**Task material**:
____________
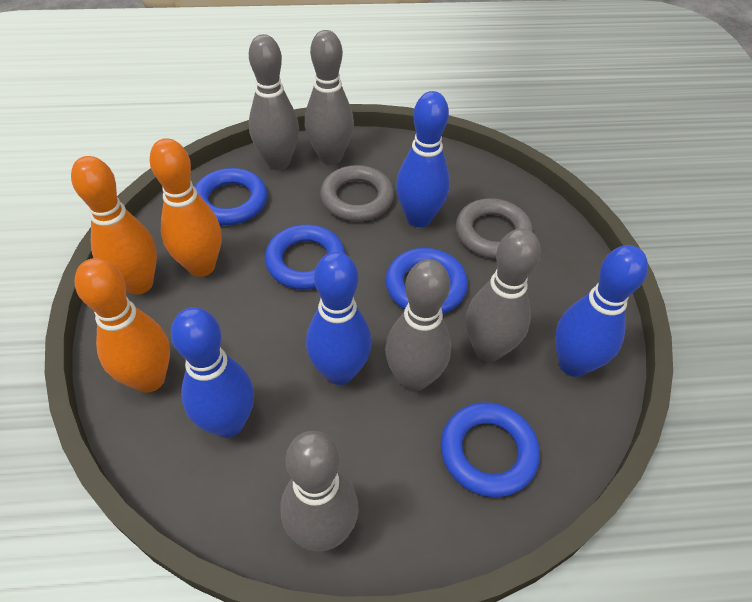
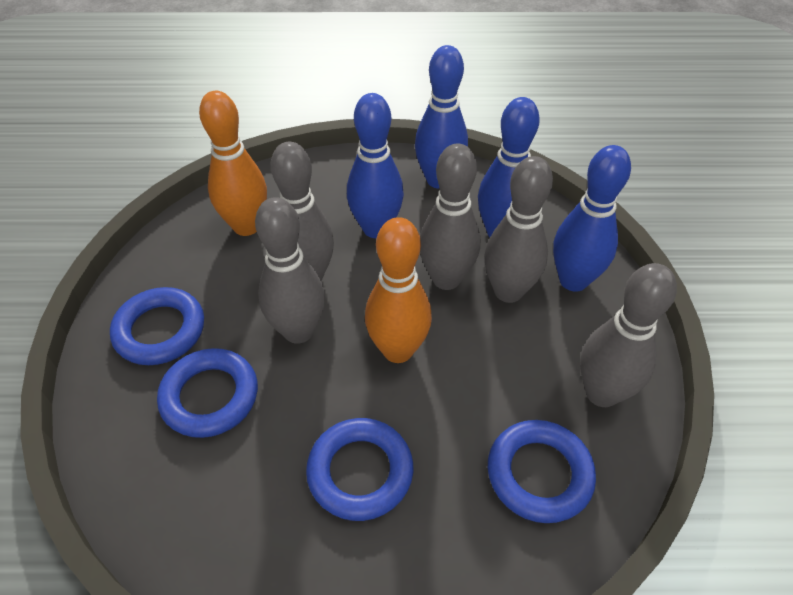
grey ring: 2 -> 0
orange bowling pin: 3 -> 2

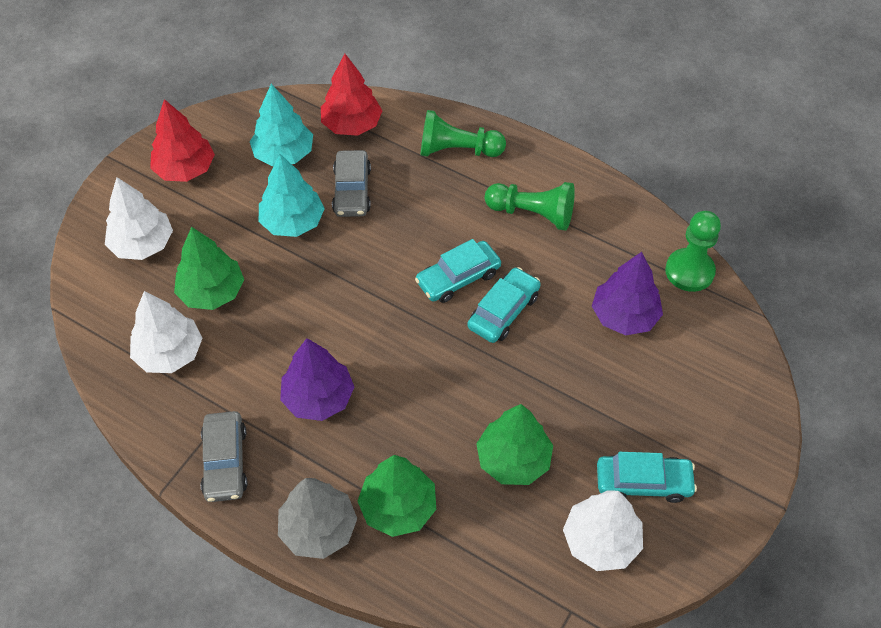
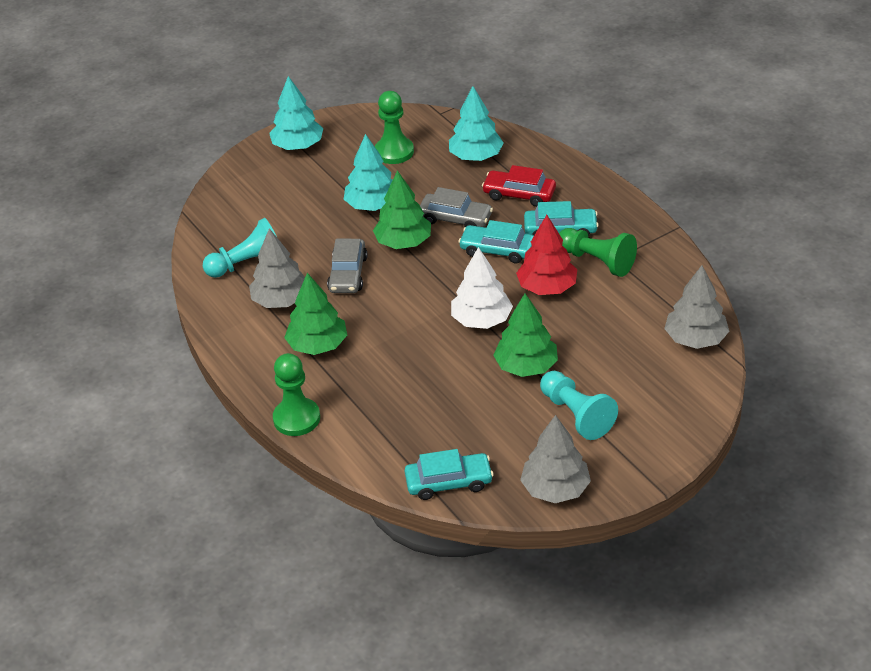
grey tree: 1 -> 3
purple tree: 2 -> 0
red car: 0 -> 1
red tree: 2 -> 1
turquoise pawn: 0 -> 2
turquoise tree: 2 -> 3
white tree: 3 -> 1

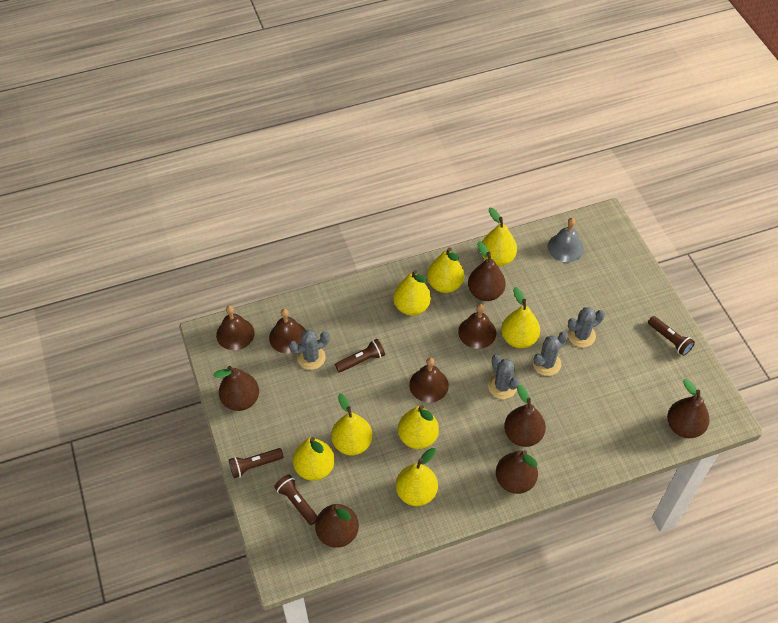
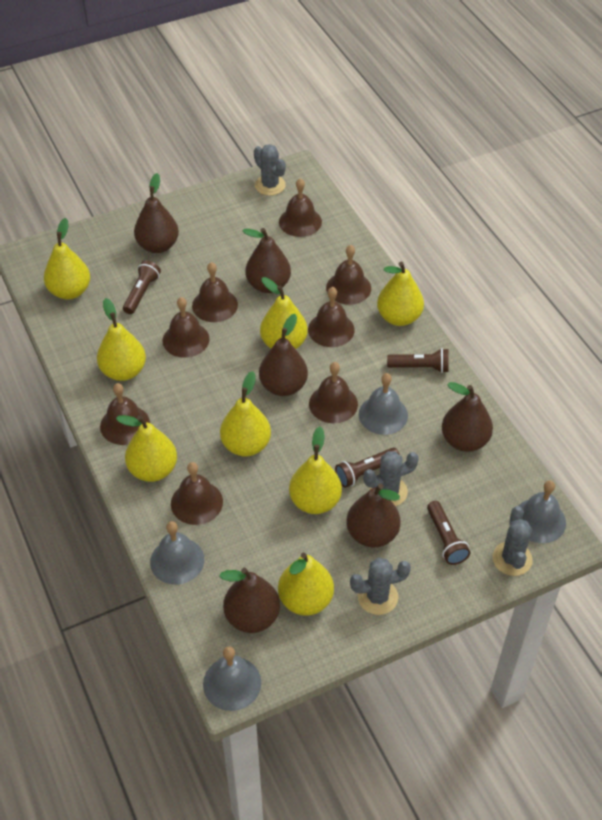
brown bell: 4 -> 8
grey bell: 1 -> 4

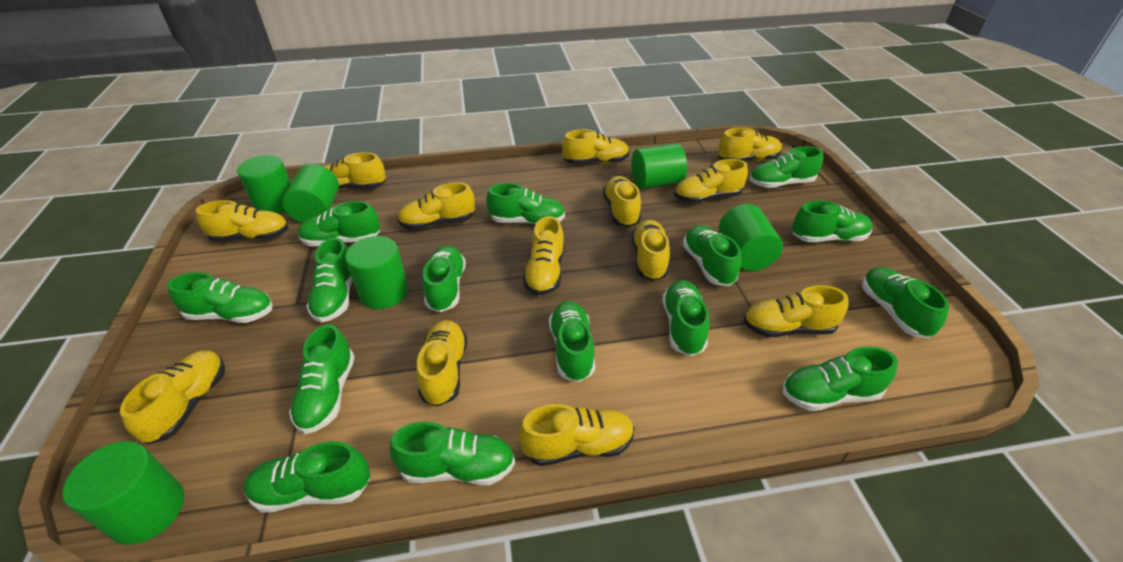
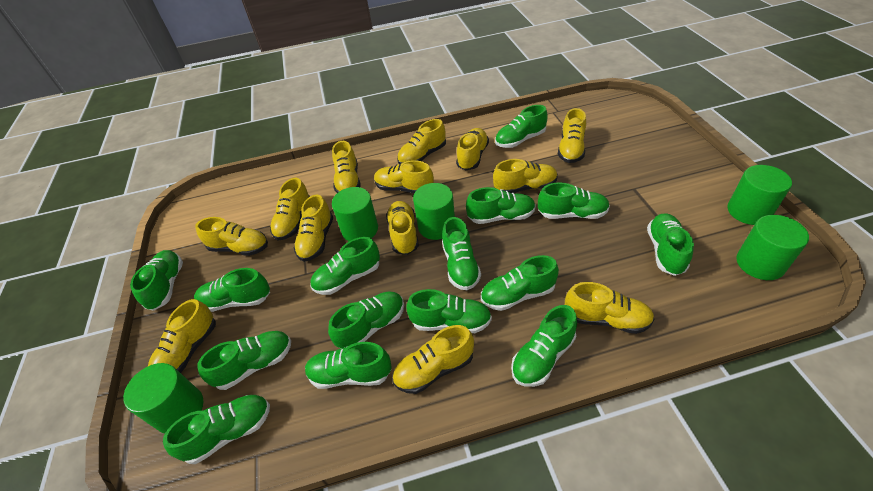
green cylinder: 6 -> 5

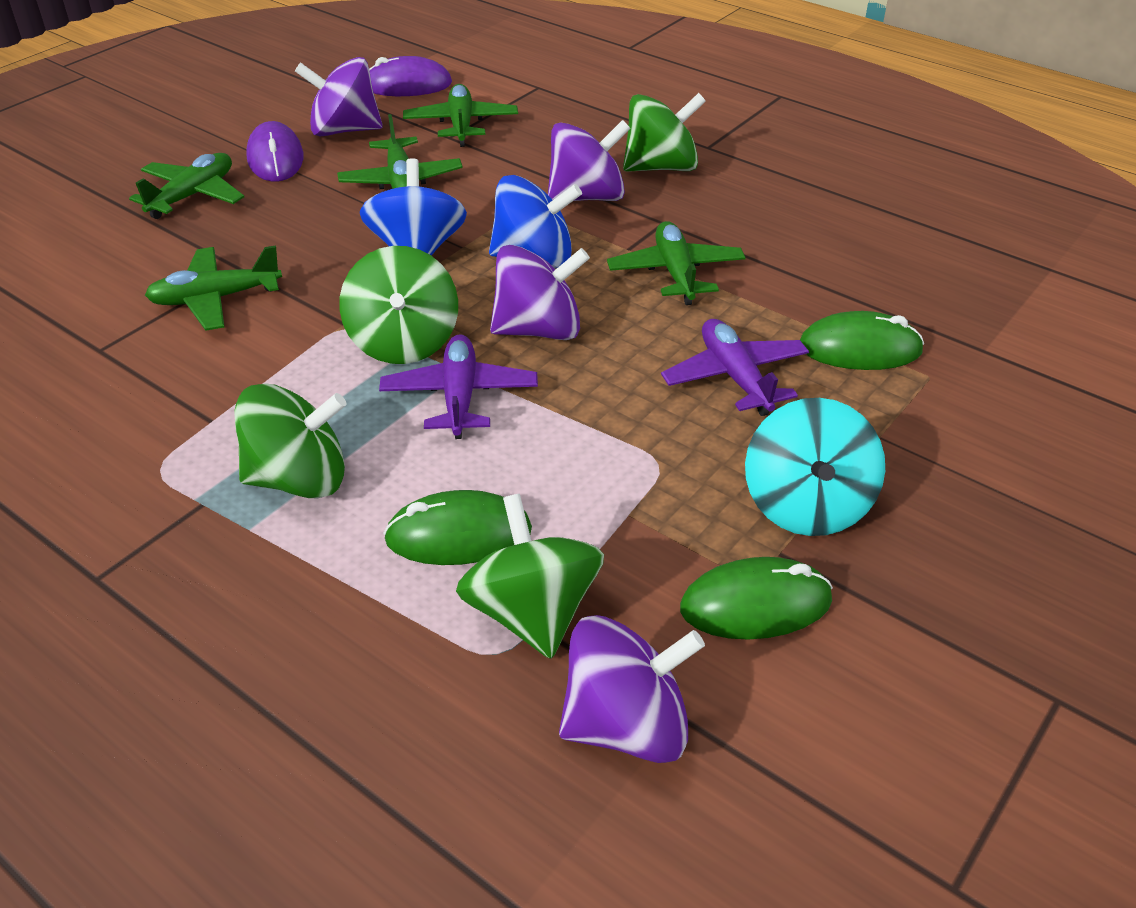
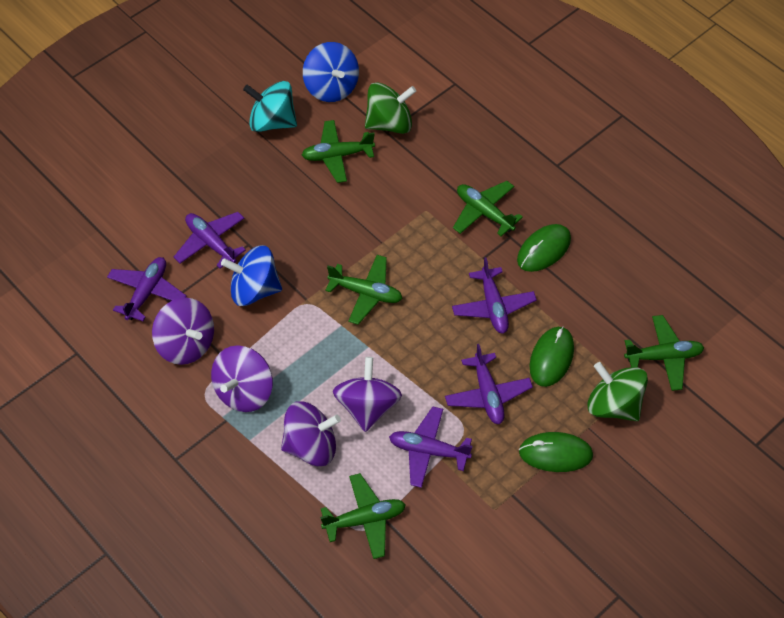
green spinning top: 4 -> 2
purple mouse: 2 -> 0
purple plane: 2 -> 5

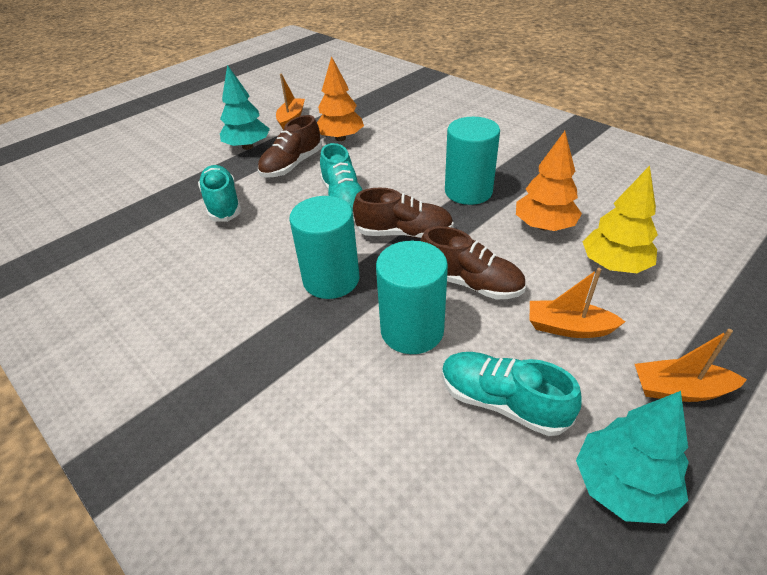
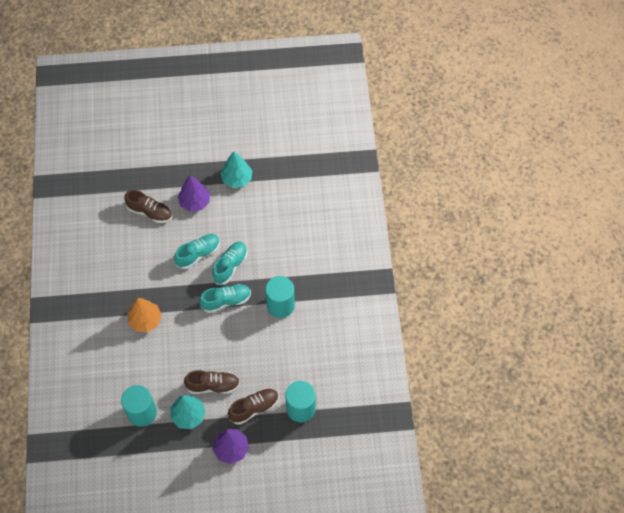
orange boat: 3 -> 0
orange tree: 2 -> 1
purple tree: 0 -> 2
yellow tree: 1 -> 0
____________
**Assignment**:
Copy every line in the data above that has the string "green" in it.

**Written solution**:
green cylinder: 6 -> 5
green spinning top: 4 -> 2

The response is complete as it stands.